:: TASK DIRECTIONS ::
Please find every line of the material that contains the string "override", and copy each of those lines.

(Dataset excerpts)

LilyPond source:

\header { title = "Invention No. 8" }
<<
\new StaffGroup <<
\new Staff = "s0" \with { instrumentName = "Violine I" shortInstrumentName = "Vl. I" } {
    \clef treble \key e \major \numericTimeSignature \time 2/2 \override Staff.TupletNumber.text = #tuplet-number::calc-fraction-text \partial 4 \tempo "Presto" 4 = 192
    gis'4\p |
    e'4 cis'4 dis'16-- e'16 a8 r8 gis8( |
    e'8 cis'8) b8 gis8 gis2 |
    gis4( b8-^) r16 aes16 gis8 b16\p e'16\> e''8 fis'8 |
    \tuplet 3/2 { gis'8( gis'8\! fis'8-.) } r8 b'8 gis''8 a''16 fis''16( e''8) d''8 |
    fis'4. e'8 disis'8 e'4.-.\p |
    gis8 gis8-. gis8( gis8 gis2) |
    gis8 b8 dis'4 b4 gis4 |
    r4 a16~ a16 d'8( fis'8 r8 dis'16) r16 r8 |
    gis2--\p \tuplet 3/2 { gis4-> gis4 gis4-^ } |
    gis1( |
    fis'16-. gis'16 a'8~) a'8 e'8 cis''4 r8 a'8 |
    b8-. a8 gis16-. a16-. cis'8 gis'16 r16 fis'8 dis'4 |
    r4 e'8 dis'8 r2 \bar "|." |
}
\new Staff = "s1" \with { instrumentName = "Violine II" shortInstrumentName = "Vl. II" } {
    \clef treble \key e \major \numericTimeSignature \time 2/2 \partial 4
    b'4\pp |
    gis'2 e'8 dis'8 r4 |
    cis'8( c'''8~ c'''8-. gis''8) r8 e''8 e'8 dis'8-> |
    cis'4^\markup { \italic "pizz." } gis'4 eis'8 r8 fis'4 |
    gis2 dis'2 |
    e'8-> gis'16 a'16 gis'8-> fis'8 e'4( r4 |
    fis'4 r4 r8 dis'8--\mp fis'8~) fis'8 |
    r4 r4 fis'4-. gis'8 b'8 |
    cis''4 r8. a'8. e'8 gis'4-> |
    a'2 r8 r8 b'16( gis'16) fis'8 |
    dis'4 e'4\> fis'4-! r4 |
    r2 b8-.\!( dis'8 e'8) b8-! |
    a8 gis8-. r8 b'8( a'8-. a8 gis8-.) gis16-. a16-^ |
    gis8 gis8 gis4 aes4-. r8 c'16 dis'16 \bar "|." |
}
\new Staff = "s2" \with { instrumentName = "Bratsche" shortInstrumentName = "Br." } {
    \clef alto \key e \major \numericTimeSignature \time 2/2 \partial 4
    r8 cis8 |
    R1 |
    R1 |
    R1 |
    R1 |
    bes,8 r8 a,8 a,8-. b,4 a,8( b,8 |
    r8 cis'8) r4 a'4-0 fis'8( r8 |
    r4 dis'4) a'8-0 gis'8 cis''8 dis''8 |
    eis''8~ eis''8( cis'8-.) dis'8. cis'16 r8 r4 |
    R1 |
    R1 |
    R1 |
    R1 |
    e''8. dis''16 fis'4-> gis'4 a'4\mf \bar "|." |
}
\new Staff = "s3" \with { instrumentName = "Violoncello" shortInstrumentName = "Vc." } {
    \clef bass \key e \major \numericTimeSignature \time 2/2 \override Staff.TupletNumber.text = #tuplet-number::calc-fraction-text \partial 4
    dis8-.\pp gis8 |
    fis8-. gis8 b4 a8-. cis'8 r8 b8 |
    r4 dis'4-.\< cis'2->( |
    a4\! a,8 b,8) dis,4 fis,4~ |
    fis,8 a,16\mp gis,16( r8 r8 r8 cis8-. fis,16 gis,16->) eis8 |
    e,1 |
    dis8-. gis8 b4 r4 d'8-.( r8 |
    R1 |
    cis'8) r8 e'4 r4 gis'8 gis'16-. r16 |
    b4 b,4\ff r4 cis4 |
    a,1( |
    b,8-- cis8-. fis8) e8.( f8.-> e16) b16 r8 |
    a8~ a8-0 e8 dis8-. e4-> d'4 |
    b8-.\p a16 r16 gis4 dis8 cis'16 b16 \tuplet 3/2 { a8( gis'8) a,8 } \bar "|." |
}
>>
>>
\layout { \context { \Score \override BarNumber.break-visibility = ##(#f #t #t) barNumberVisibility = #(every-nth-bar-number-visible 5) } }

:: TASK OUTPUT ::
    \clef treble \key e \major \numericTimeSignature \time 2/2 \override Staff.TupletNumber.text = #tuplet-number::calc-fraction-text \partial 4 \tempo "Presto" 4 = 192
    \clef bass \key e \major \numericTimeSignature \time 2/2 \override Staff.TupletNumber.text = #tuplet-number::calc-fraction-text \partial 4
\layout { \context { \Score \override BarNumber.break-visibility = ##(#f #t #t) barNumberVisibility = #(every-nth-bar-number-visible 5) } }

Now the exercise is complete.